___ Data records ___
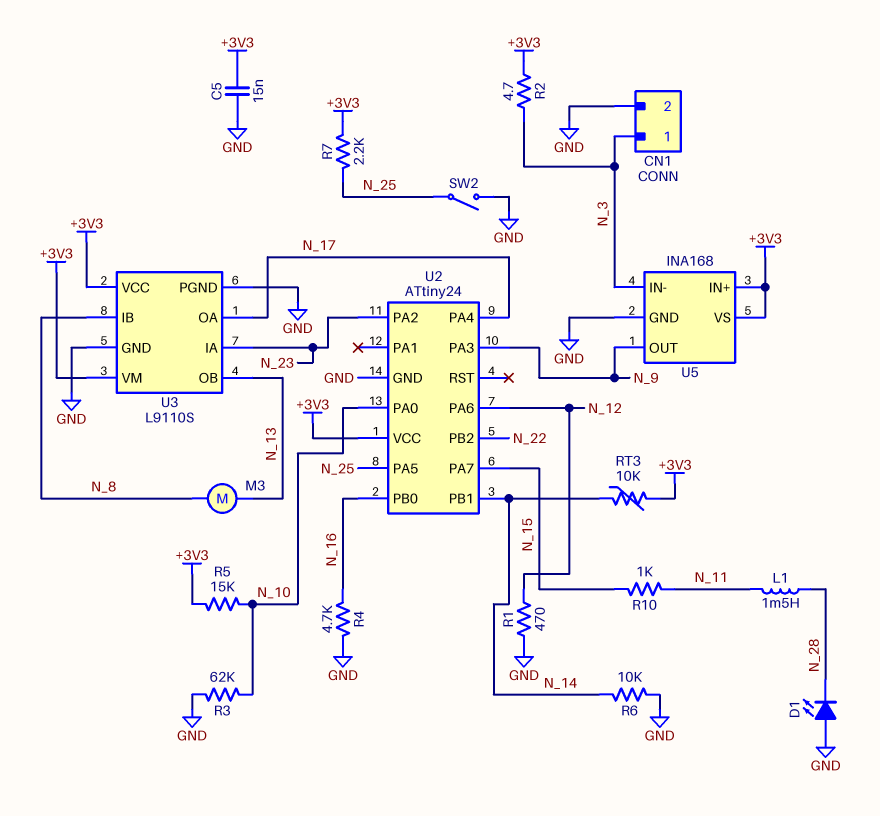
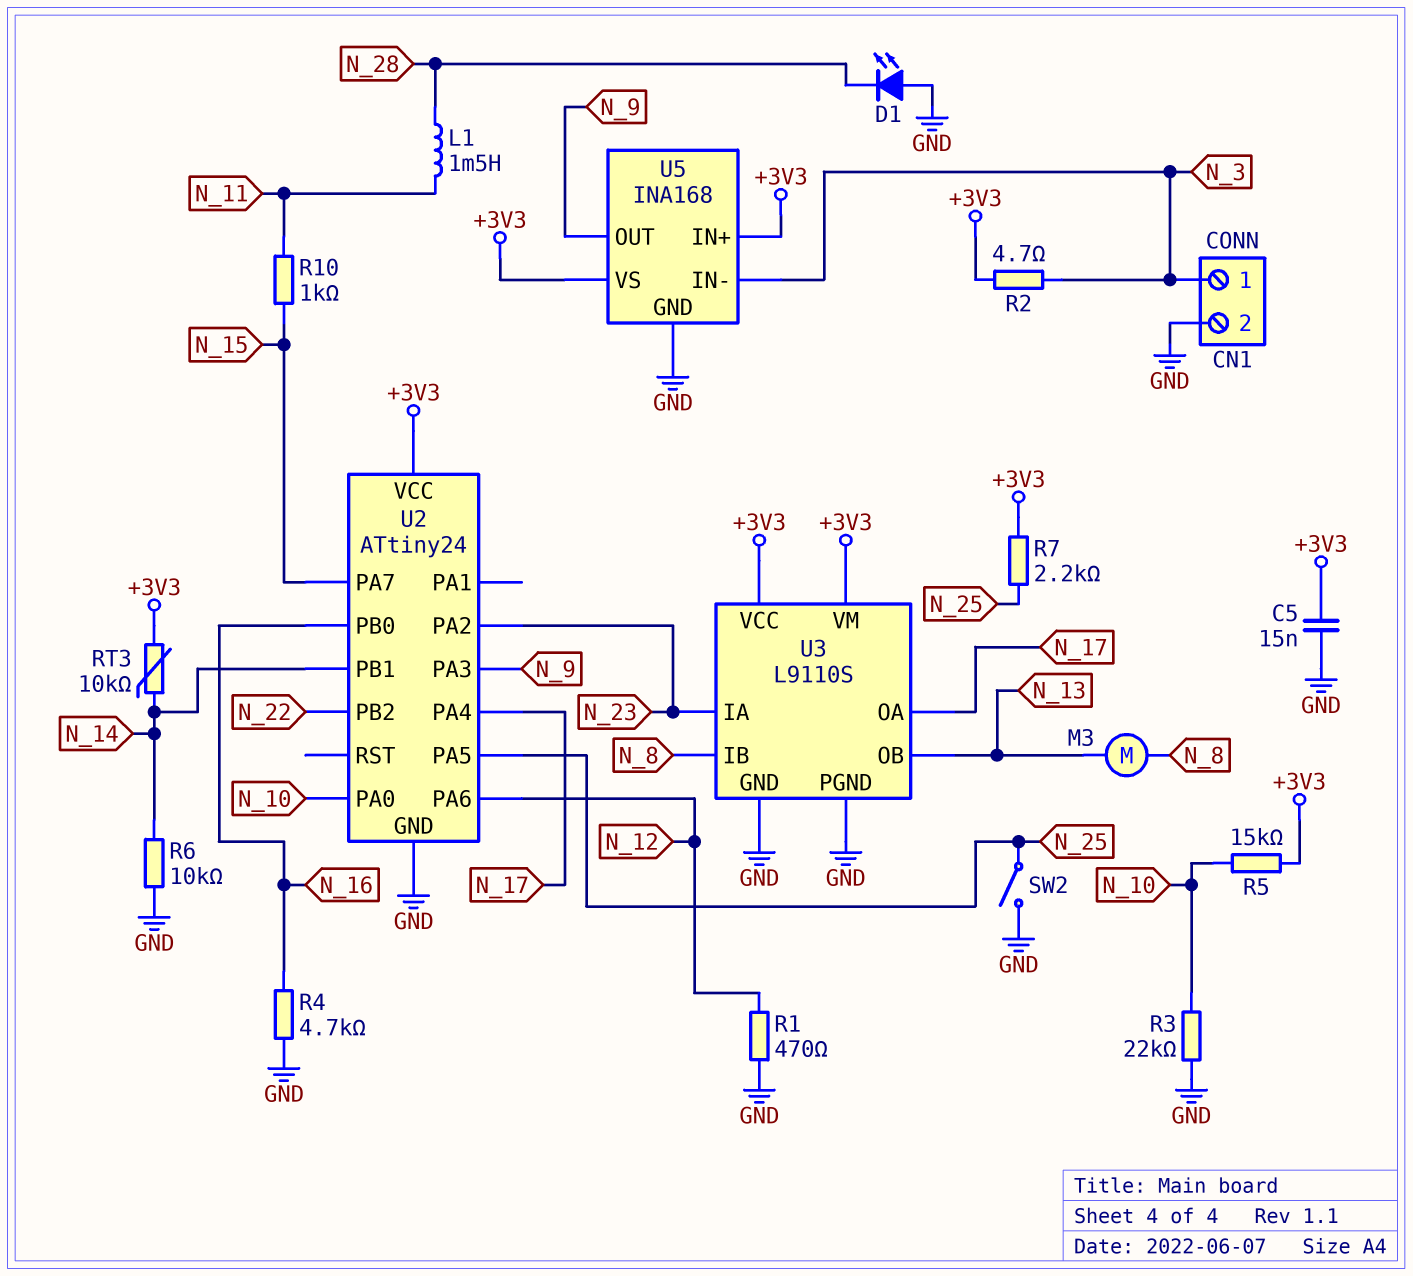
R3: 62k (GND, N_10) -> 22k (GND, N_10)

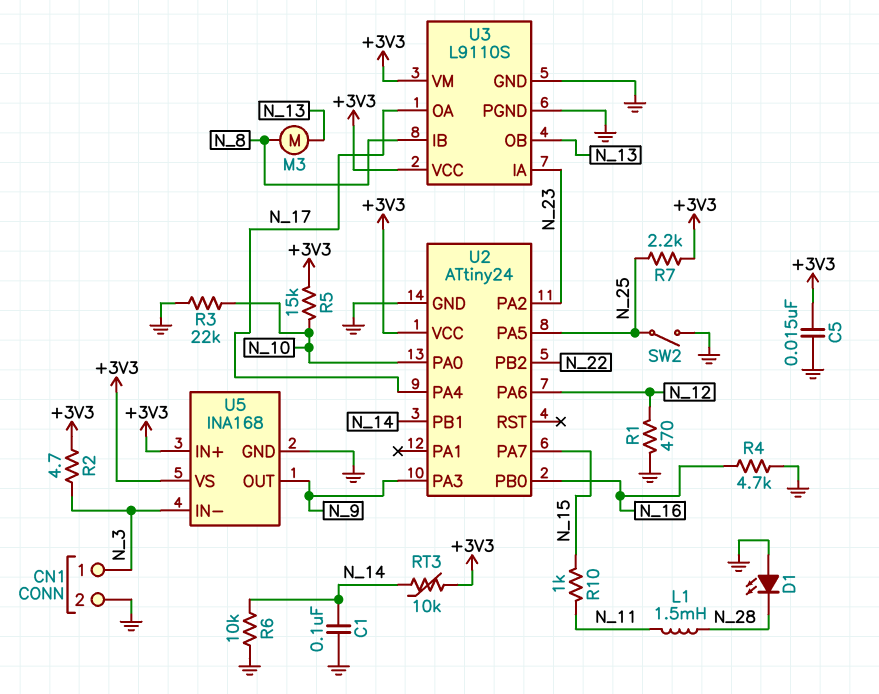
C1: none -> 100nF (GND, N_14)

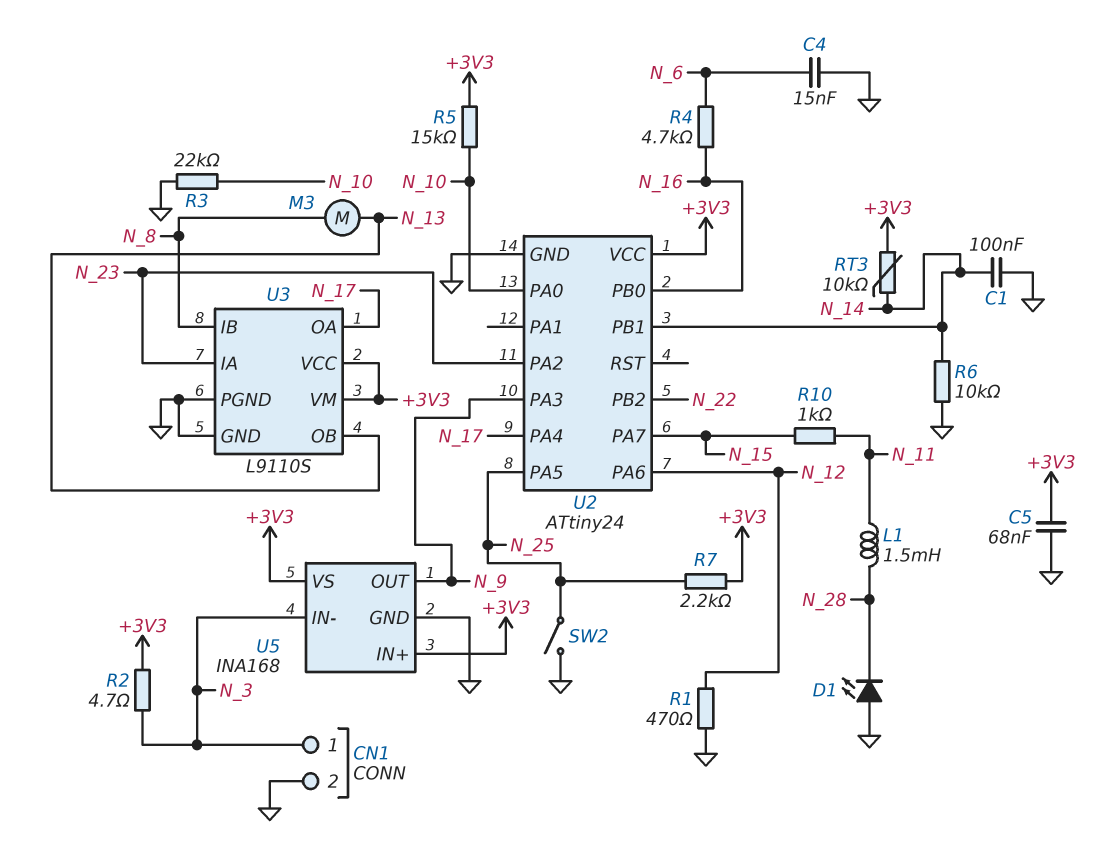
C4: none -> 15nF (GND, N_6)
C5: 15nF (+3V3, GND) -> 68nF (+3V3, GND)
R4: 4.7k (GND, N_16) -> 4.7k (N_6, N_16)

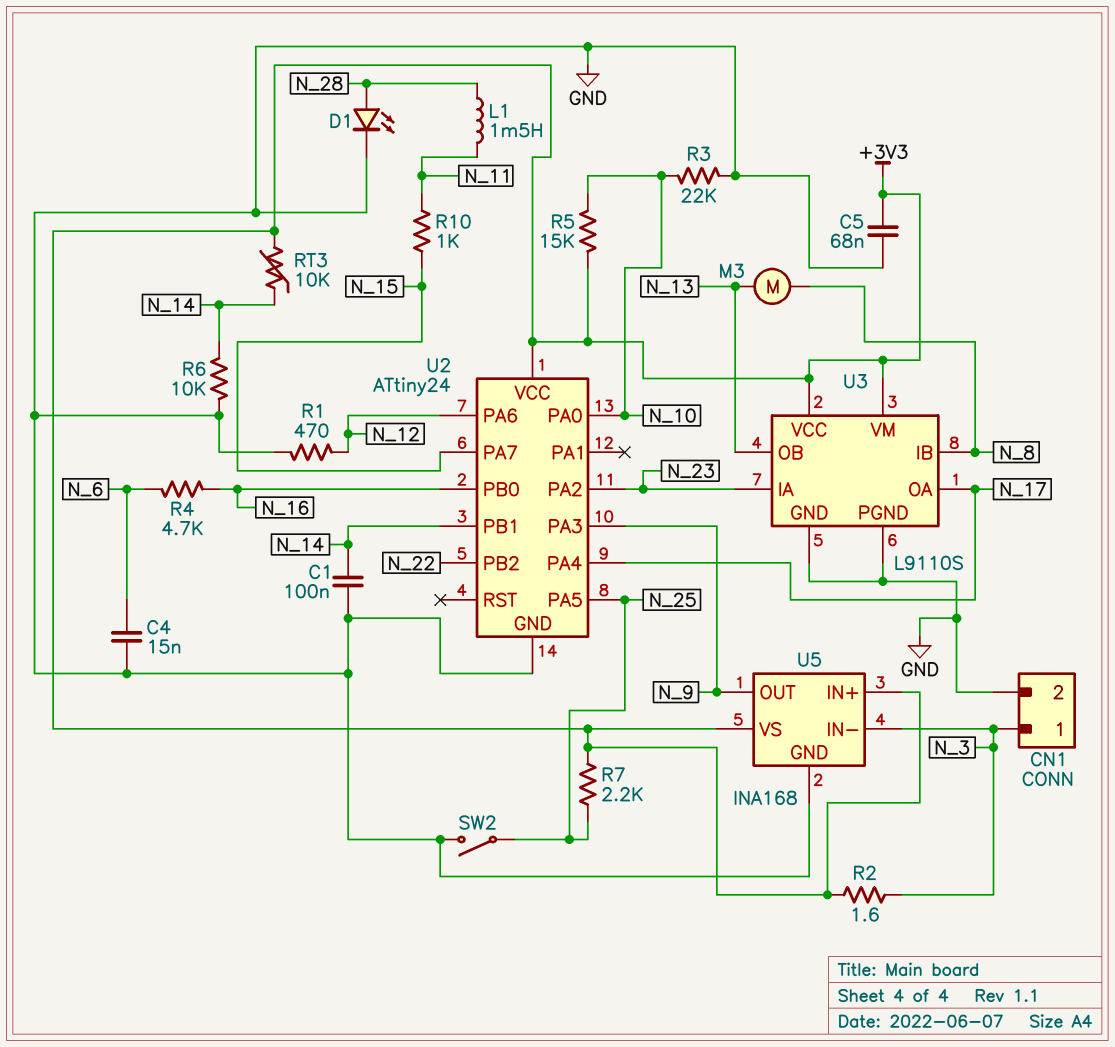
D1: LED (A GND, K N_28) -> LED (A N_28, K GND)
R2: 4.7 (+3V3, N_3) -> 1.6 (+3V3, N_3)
___
___ Data records ___
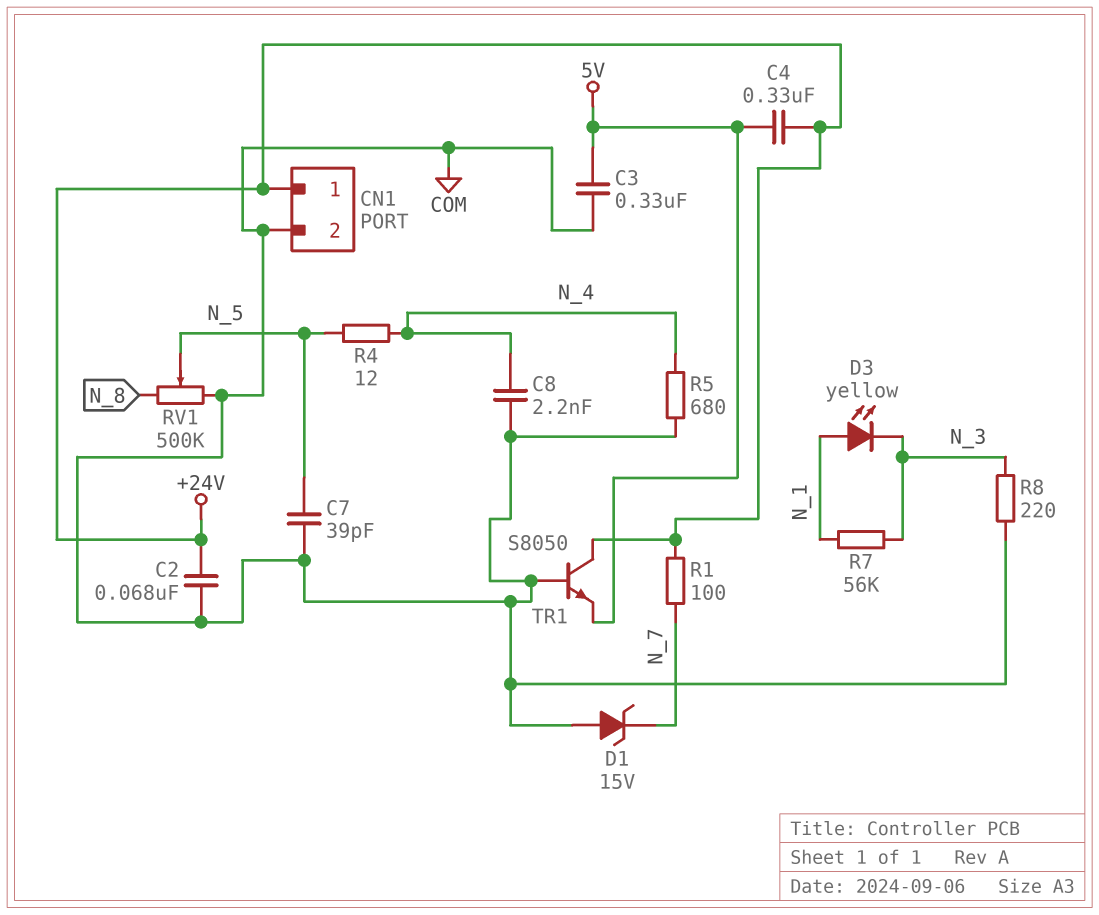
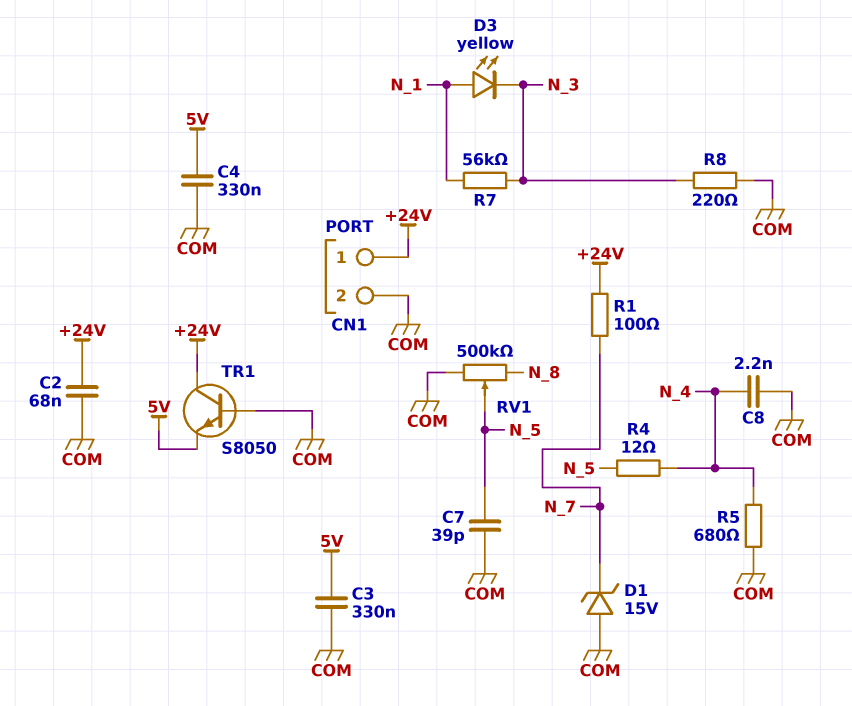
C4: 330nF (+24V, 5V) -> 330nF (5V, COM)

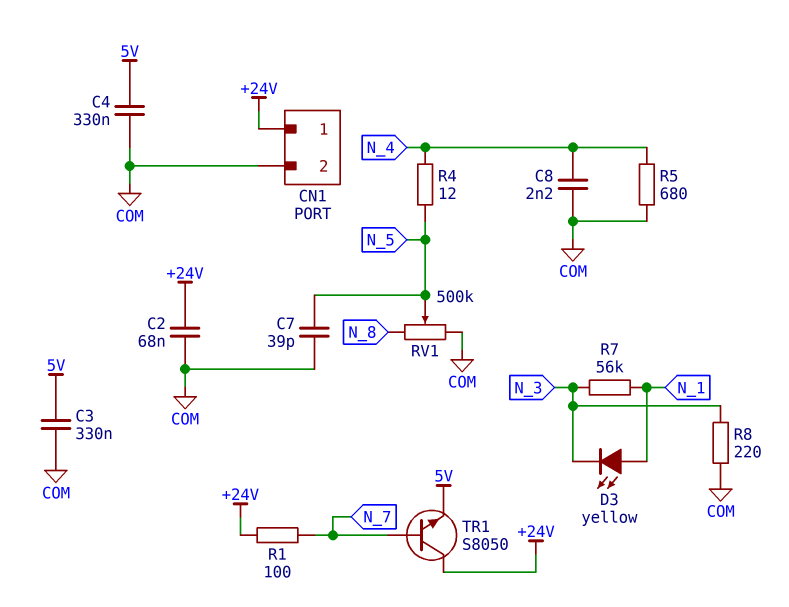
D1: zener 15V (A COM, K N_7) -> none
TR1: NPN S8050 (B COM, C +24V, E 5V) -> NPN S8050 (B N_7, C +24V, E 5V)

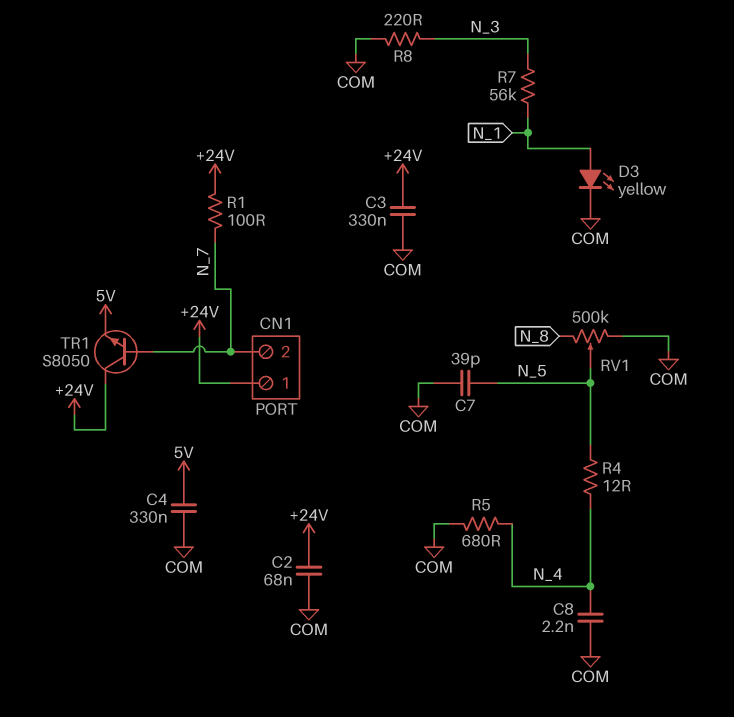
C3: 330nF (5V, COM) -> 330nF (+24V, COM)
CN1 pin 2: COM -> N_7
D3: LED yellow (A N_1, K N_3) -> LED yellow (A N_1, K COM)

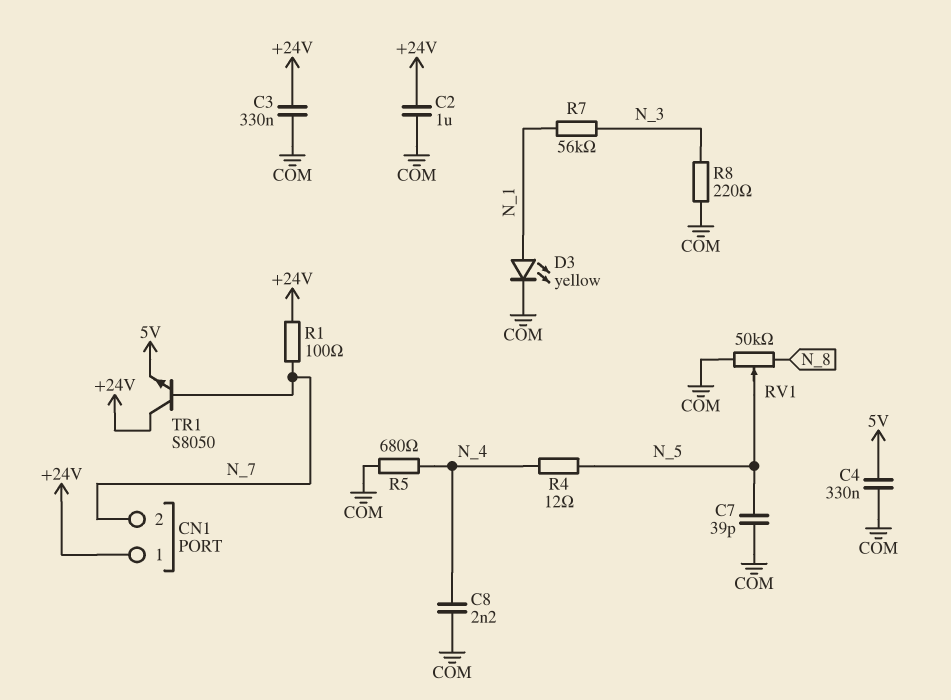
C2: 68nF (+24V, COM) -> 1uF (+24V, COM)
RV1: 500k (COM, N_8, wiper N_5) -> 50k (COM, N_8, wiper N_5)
___
___ Data records ___
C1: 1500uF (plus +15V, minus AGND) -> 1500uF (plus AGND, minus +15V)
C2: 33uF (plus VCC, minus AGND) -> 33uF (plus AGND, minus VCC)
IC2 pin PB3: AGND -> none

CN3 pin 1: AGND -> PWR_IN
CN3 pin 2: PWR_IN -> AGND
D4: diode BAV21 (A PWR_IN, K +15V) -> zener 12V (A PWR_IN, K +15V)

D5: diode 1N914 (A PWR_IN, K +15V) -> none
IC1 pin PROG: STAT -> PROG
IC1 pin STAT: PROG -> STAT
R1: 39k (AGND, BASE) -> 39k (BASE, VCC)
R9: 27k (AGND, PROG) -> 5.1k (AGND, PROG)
___
• [Work to complete]
Scan the data above for the word "AGND". Copy every line in which it is found.

• [Response box]
C1: 1500uF (plus +15V, minus AGND) -> 1500uF (plus AGND, minus +15V)
C2: 33uF (plus VCC, minus AGND) -> 33uF (plus AGND, minus VCC)
IC2 pin PB3: AGND -> none
CN3 pin 1: AGND -> PWR_IN
CN3 pin 2: PWR_IN -> AGND
R1: 39k (AGND, BASE) -> 39k (BASE, VCC)
R9: 27k (AGND, PROG) -> 5.1k (AGND, PROG)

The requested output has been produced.